BEGIN

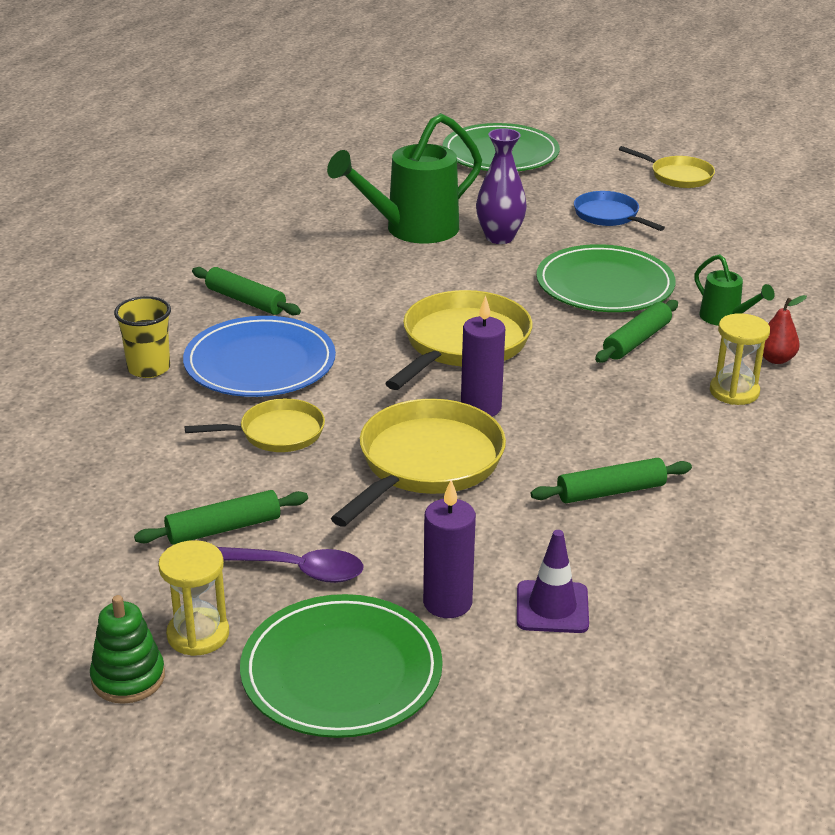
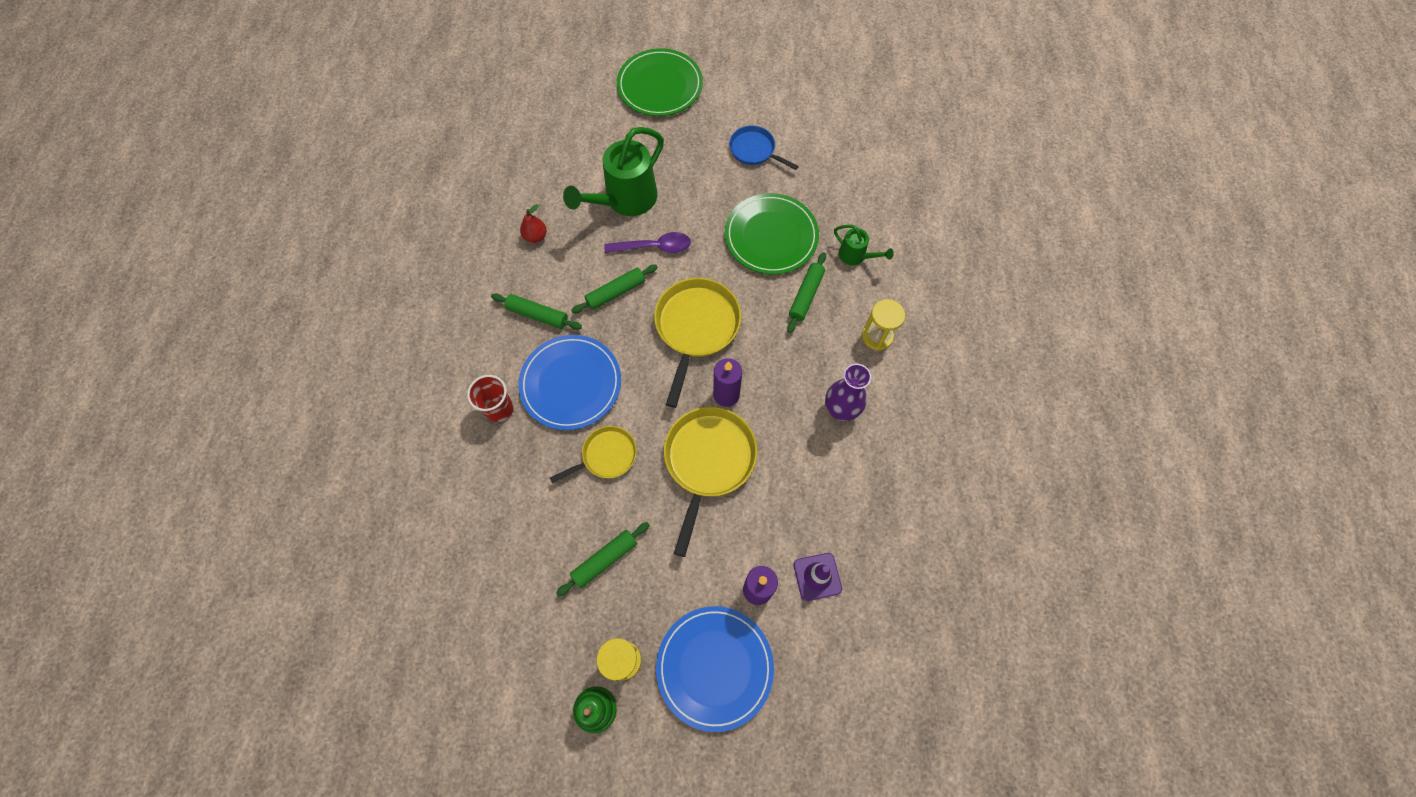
camera: 15 degrees left, 35 degrees up
(149, 368) = (499, 409): yellow cup -> red cup
(293, 570) = (659, 586): purple spoon -> purple spoon (654, 247)
(341, 671) = (714, 667): green plate -> blue plate
(499, 237) = (687, 195): purple vase -> purple vase (840, 409)
(611, 491) = (825, 459): green rolling pin -> green rolling pin (615, 292)
(678, 176) = (790, 87): yellow pan -> none
(775, 359) = (895, 294): red pear -> red pear (535, 236)

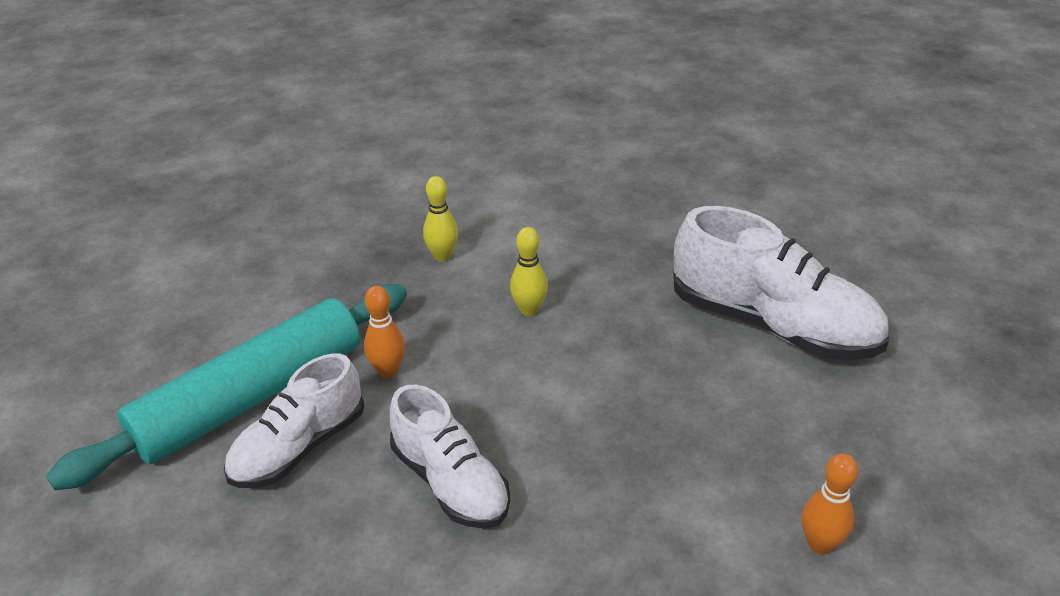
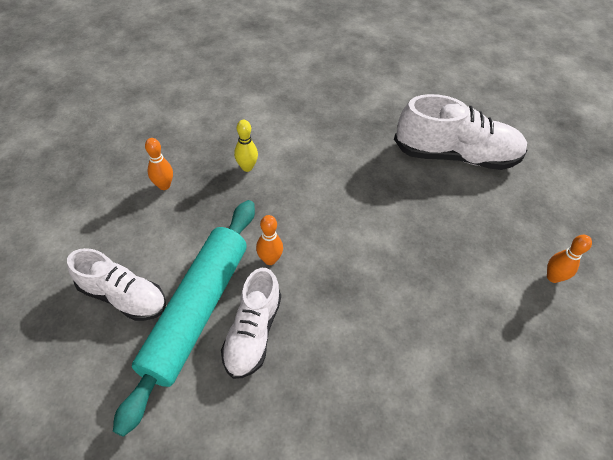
camera: 30 degrees left, 15 degrees up
(322, 248) = (164, 185): none -> orange bowling pin
(450, 482) = (356, 318): white shoe -> white shoe (123, 296)
(529, 310) = (324, 188): yellow bowling pin -> none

END

WHAT TO DO -
Extract each line from the listing that holds the word "bowling".

ANSWER -
(322, 248) = (164, 185): none -> orange bowling pin
(529, 310) = (324, 188): yellow bowling pin -> none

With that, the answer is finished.